#### Exercise aim:
Pictures stay out; everything else in the records is to be copied exactly.

* * *

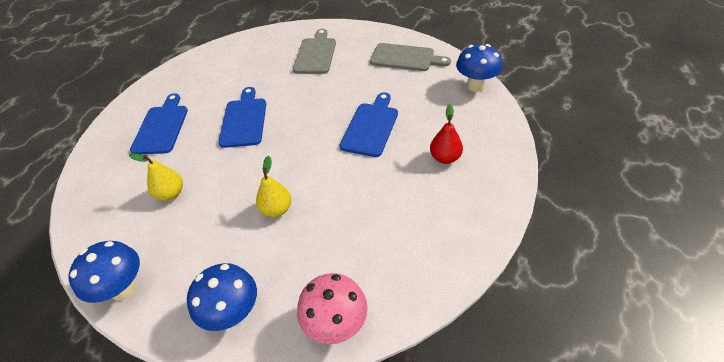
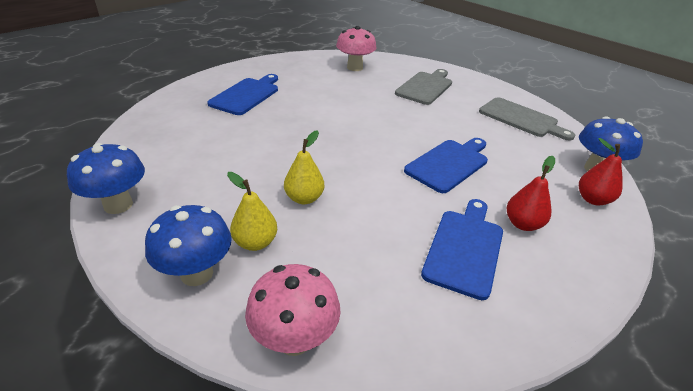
camera: 20 degrees right, 10 degrees down
(171, 194) = (216, 147): yellow pear -> yellow pear (255, 242)
(243, 55) = (355, 68): none -> pink mushroom
(244, 120) = (322, 114): blue cutting board -> blue cutting board (465, 248)
(482, 115) = (592, 199): none -> red pear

* * *

#### Result for this task:
camera: 20 degrees right, 10 degrees down
(171, 194) = (216, 147): yellow pear -> yellow pear (255, 242)
(243, 55) = (355, 68): none -> pink mushroom
(244, 120) = (322, 114): blue cutting board -> blue cutting board (465, 248)
(482, 115) = (592, 199): none -> red pear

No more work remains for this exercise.